■ Required work
Where the lines below hold images, skip those and copy every word exactly.
START Material for this exercise
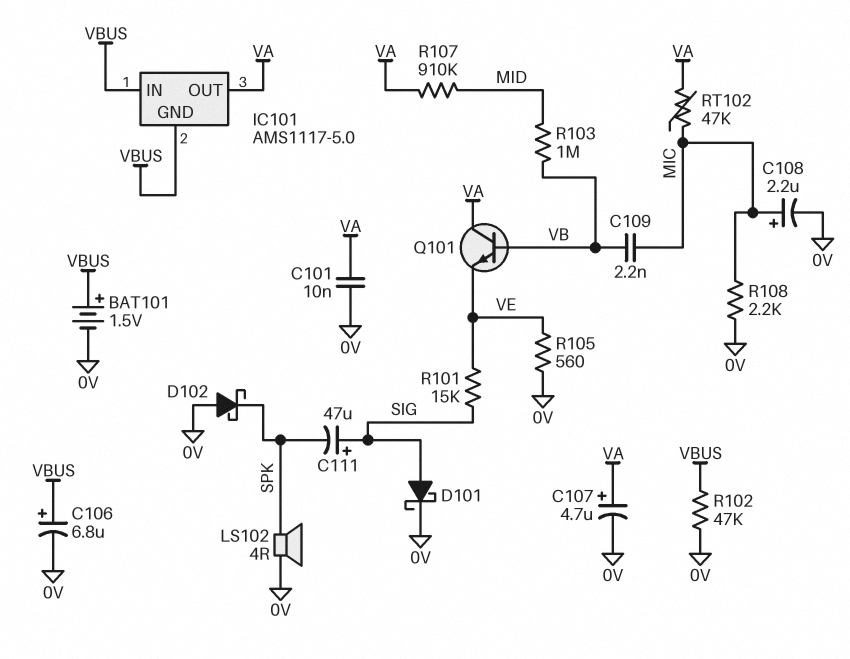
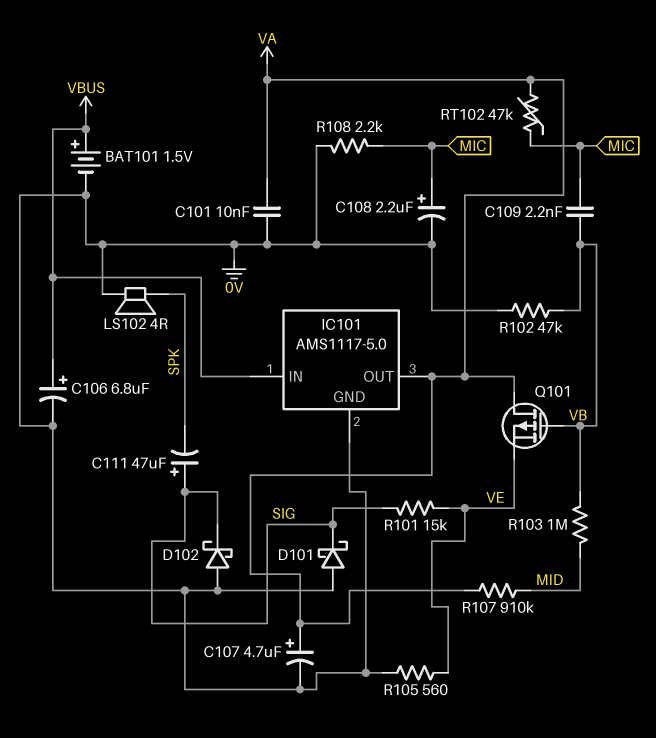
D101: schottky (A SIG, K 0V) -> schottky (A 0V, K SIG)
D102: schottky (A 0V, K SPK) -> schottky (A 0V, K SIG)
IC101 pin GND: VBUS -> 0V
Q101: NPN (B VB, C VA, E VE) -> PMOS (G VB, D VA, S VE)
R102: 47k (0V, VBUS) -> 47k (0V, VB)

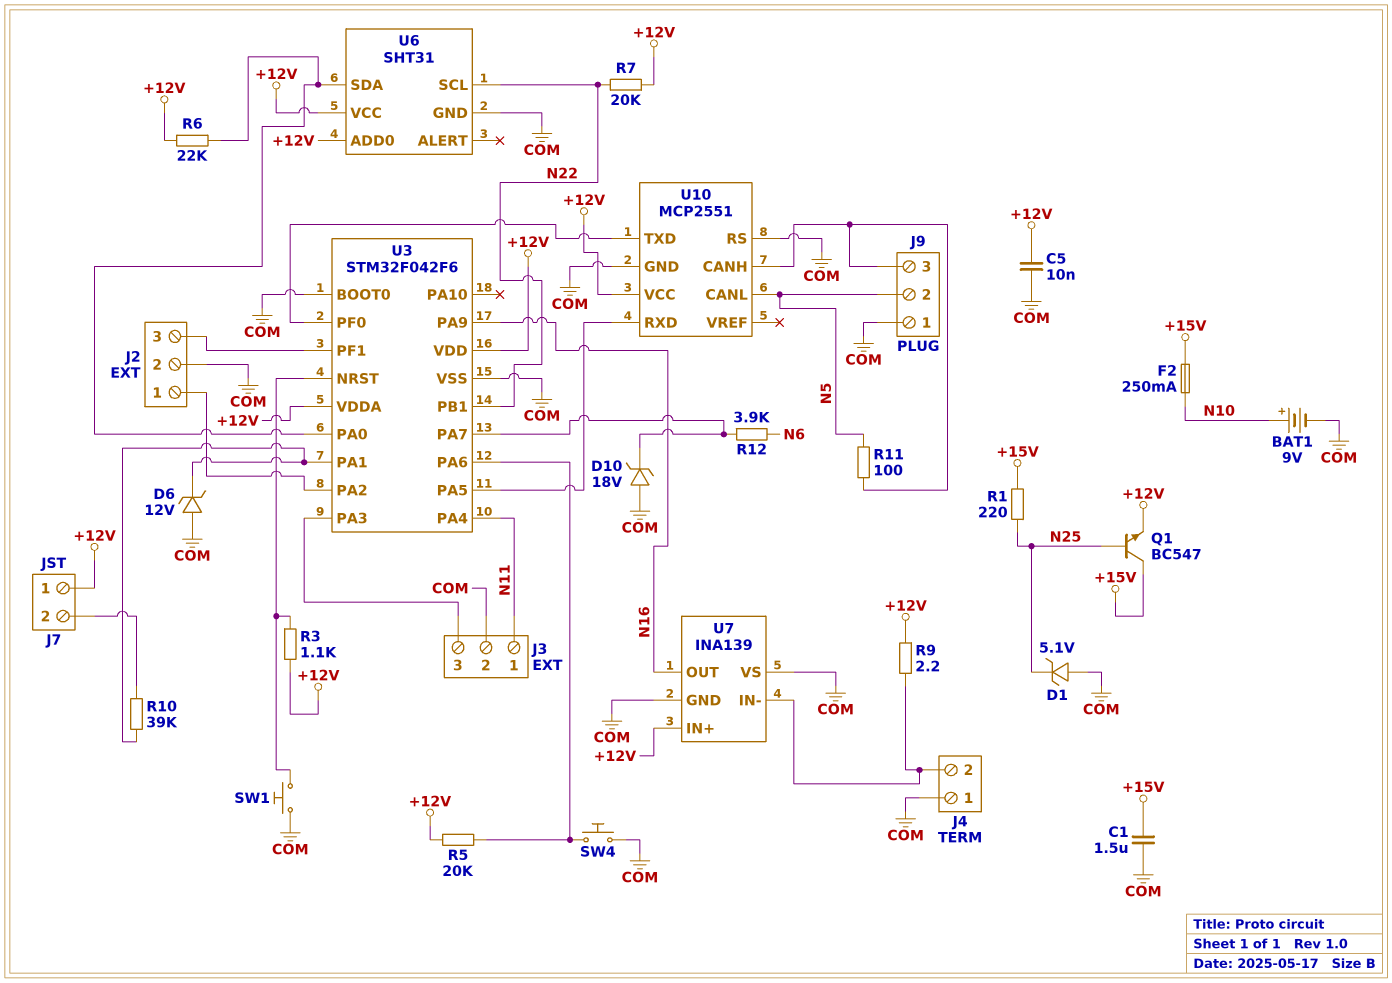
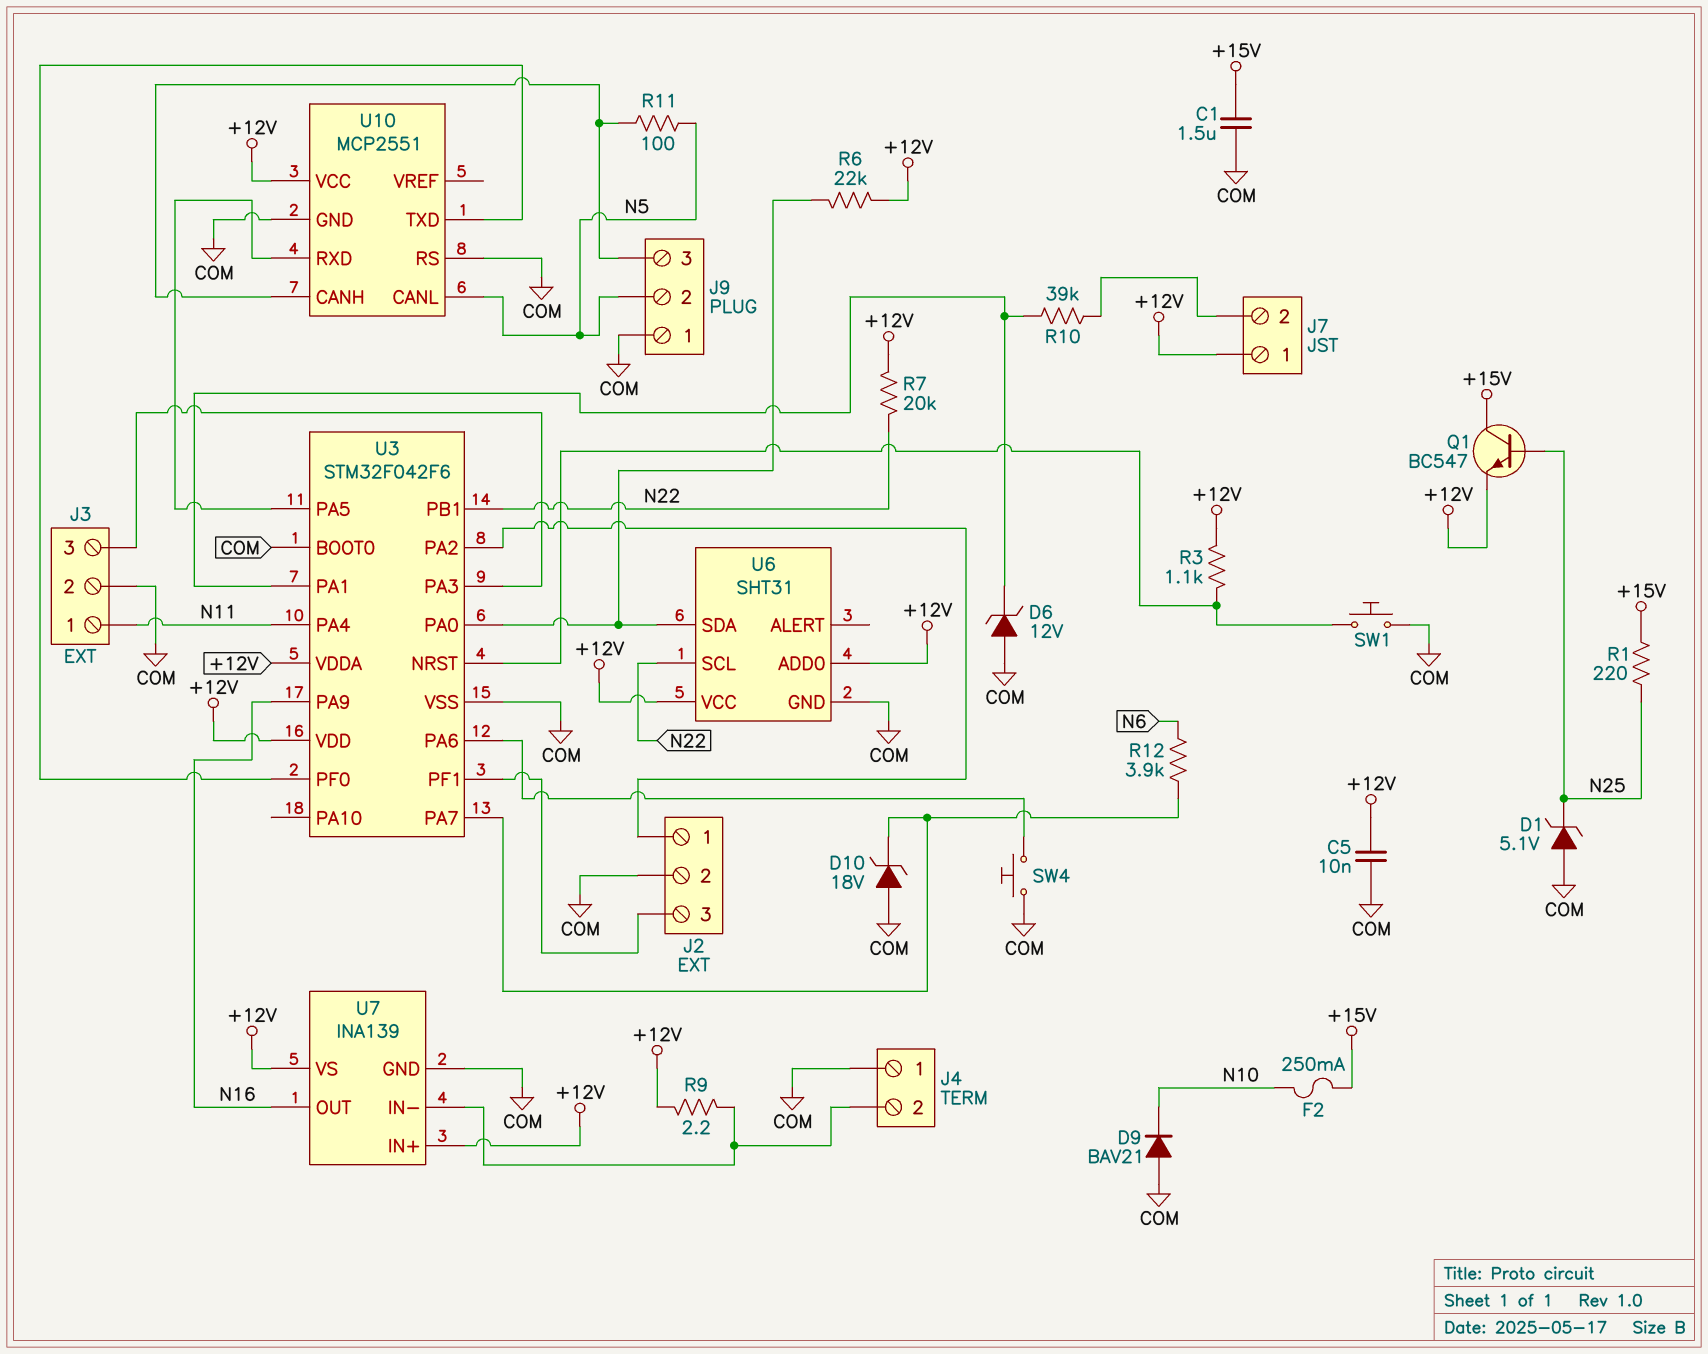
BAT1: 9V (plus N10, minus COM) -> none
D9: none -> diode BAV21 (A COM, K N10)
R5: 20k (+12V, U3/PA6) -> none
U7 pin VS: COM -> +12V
END Material for this exercise
■ Answer to the problem
D101: schottky (A SIG, K 0V) -> schottky (A 0V, K SIG)
D102: schottky (A 0V, K SPK) -> schottky (A 0V, K SIG)
IC101 pin GND: VBUS -> 0V
Q101: NPN (B VB, C VA, E VE) -> PMOS (G VB, D VA, S VE)
R102: 47k (0V, VBUS) -> 47k (0V, VB)

BAT1: 9V (plus N10, minus COM) -> none
D9: none -> diode BAV21 (A COM, K N10)
R5: 20k (+12V, U3/PA6) -> none
U7 pin VS: COM -> +12V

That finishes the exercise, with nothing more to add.